The task
Repeat every line of the data exactly; no picture belongs in the copy.

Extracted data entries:
○ ○ ○ ○ ○ ○ ○

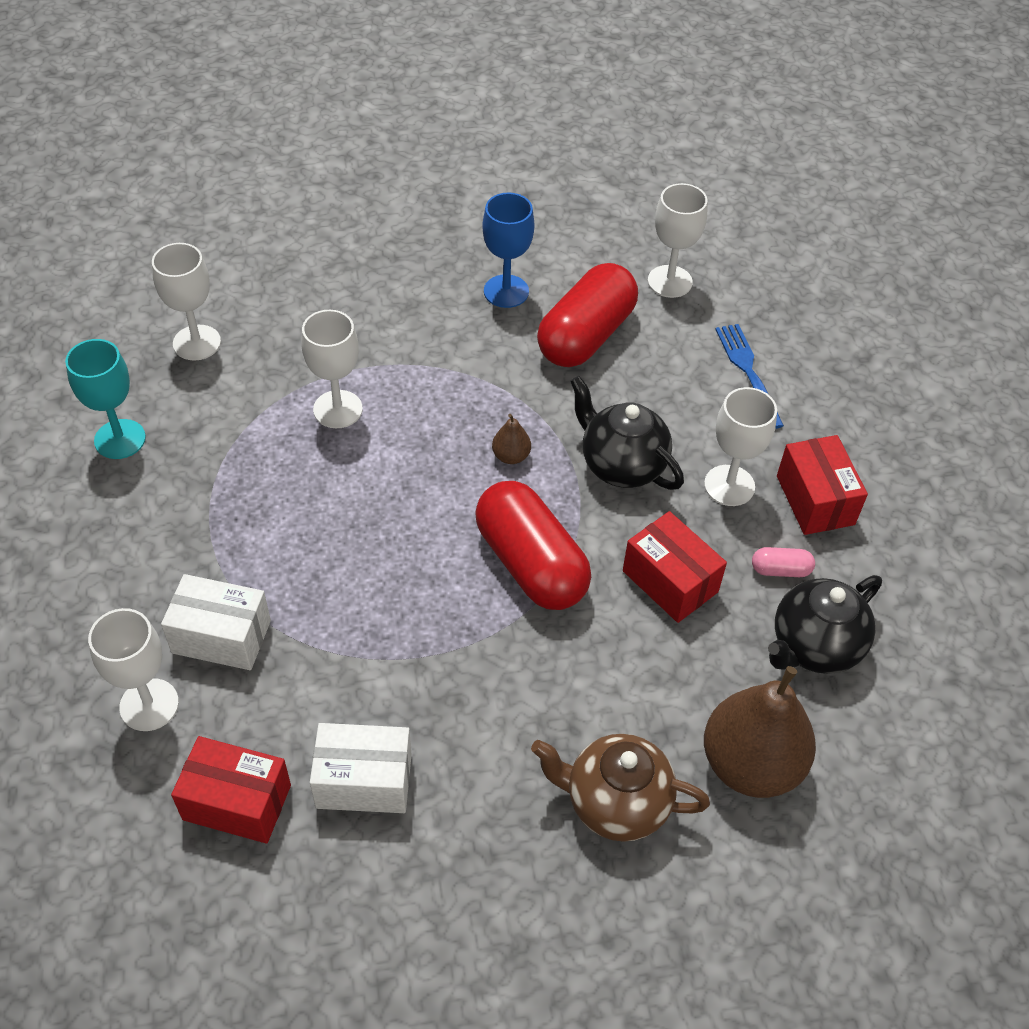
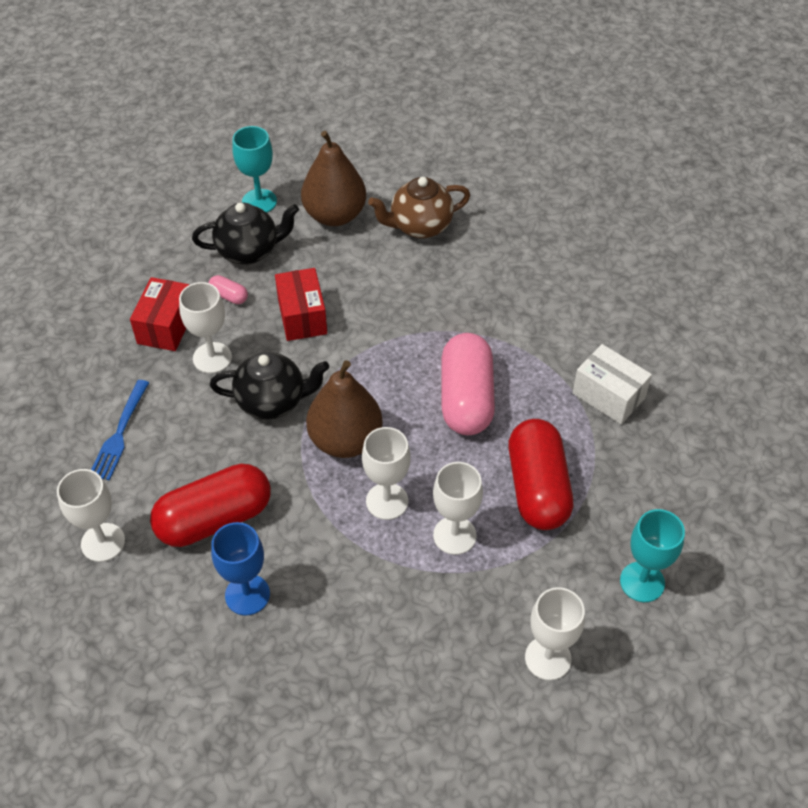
camera: 150 degrees left, 0 degrees up
white goblet [88,608,179,731] -> white goblet moved to [362,427,411,520]
red box [171,736,291,844] -> none
white box [310,723,412,813] -> none
red capsule [475,481,591,610] -> red capsule moved to [508,419,573,530]
brown pear [492,414,531,464] -> brown pear [306,360,383,458], size x2.35
brown teapot [531,734,710,842] -> brown teapot turned 120 degrees clockwise [368,177,470,238]
black teapot [570,376,684,490] -> black teapot turned 75 degrees counterclockwise [210,352,329,419]
none -> turquoise goblet [232,126,277,213]
none -> pink capsule [441,333,495,435]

○ ○ ○ ○ ○ ○ ○

Problem solution
camera: 150 degrees left, 0 degrees up
white goblet [88,608,179,731] -> white goblet moved to [362,427,411,520]
red box [171,736,291,844] -> none
white box [310,723,412,813] -> none
red capsule [475,481,591,610] -> red capsule moved to [508,419,573,530]
brown pear [492,414,531,464] -> brown pear [306,360,383,458], size x2.35
brown teapot [531,734,710,842] -> brown teapot turned 120 degrees clockwise [368,177,470,238]
black teapot [570,376,684,490] -> black teapot turned 75 degrees counterclockwise [210,352,329,419]
none -> turquoise goblet [232,126,277,213]
none -> pink capsule [441,333,495,435]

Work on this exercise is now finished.